## HOW TO COMPLETE THIS TASK
Each line that contains the word "turquoise" is to be copied from the records below.

## DATA IN THIS EXERCISE
•••

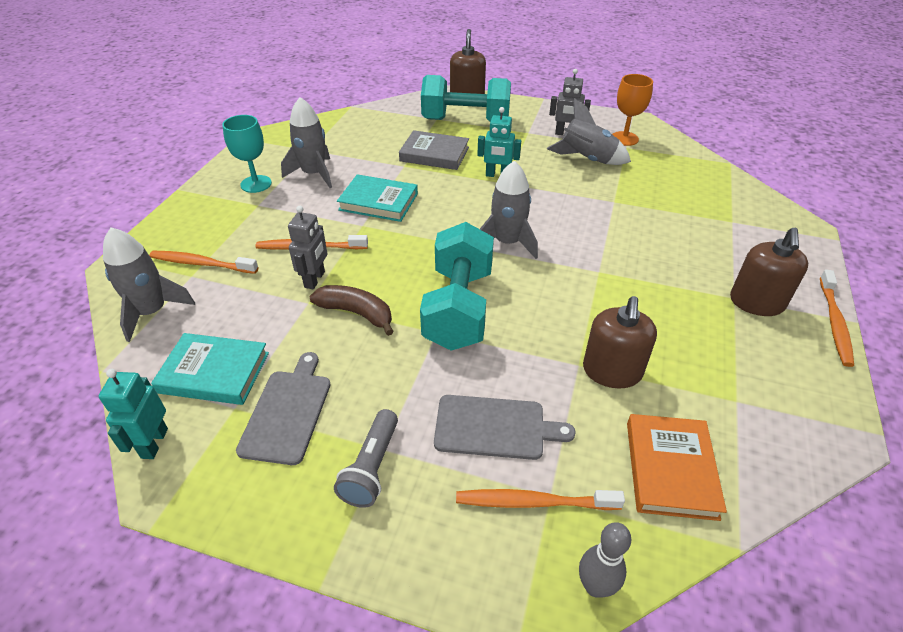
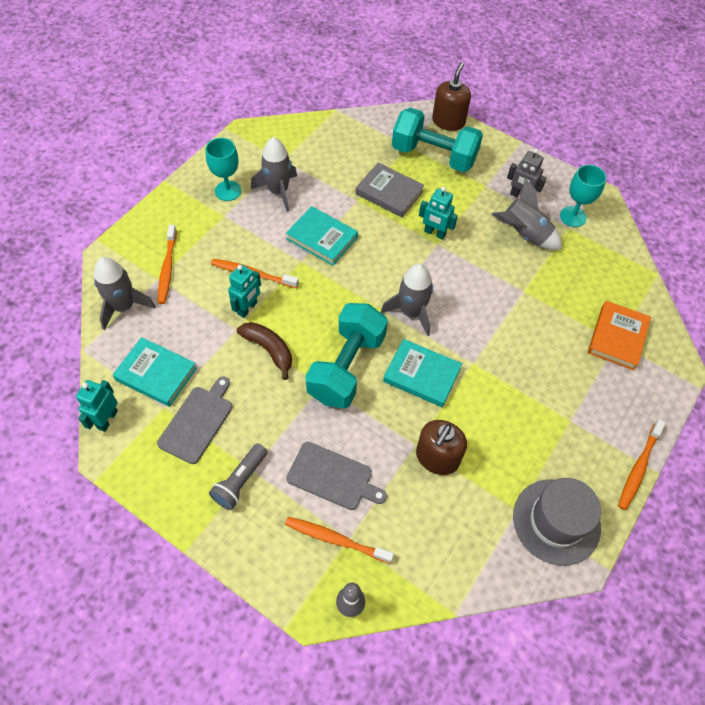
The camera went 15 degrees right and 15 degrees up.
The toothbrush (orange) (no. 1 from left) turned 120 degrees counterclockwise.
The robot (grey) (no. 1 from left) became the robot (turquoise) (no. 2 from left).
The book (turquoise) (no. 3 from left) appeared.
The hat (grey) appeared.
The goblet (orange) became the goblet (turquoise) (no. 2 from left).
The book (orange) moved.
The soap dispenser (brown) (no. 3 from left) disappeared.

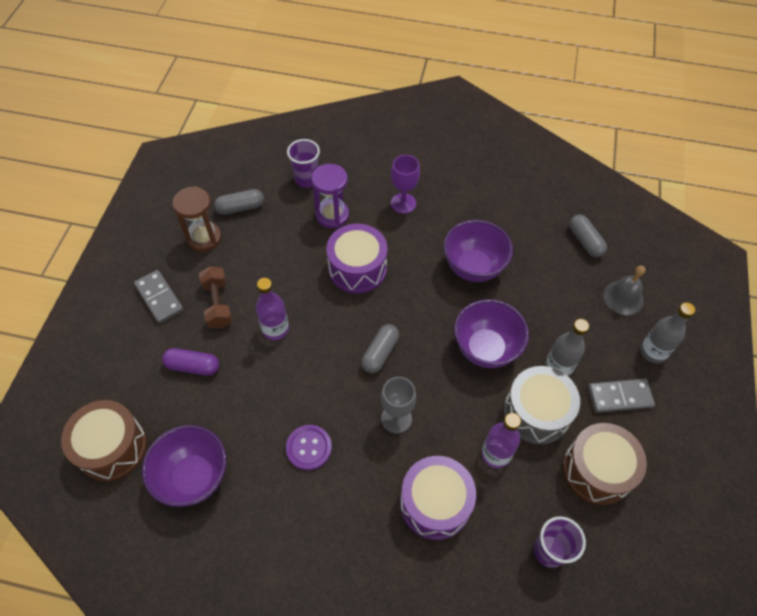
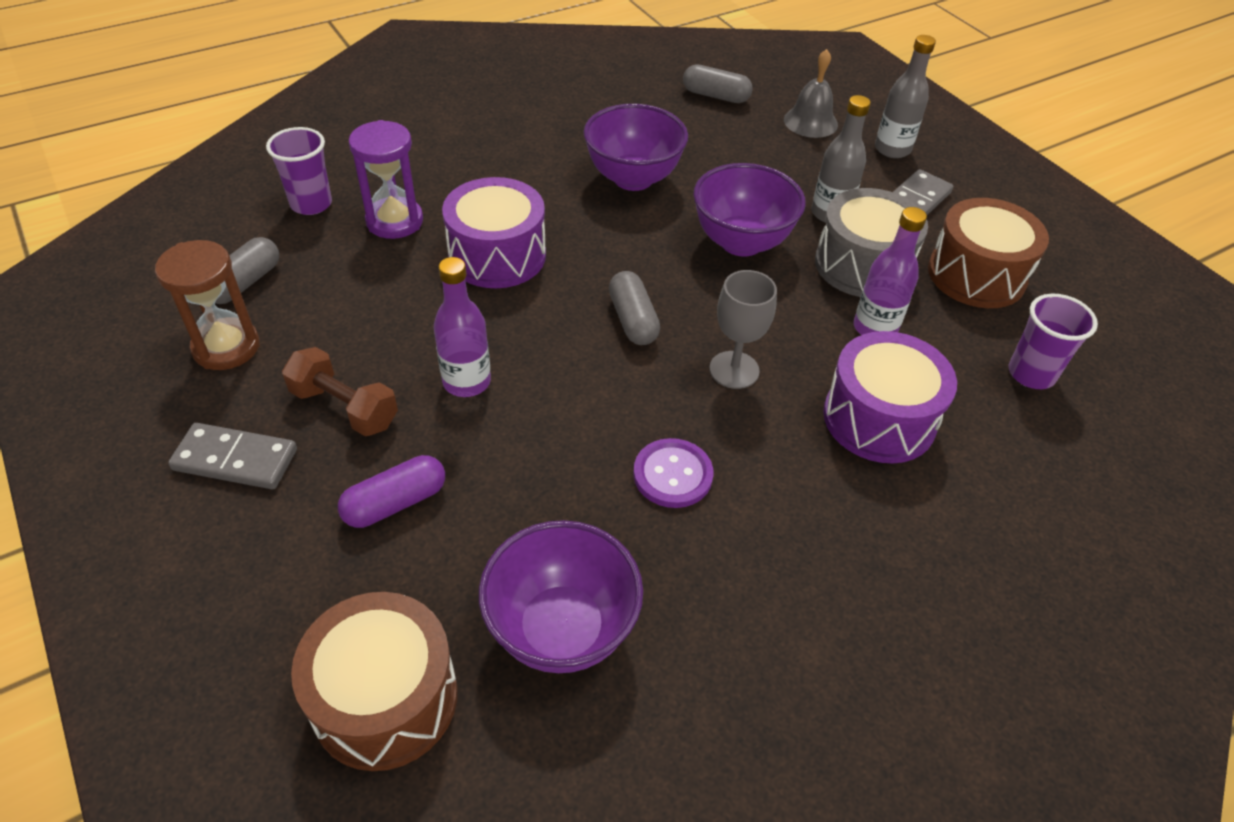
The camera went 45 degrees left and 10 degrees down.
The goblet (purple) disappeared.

•••

## PROBLEM SOLUTION
The robot (grey) (no. 1 from left) became the robot (turquoise) (no. 2 from left).
The book (turquoise) (no. 3 from left) appeared.
The goblet (orange) became the goblet (turquoise) (no. 2 from left).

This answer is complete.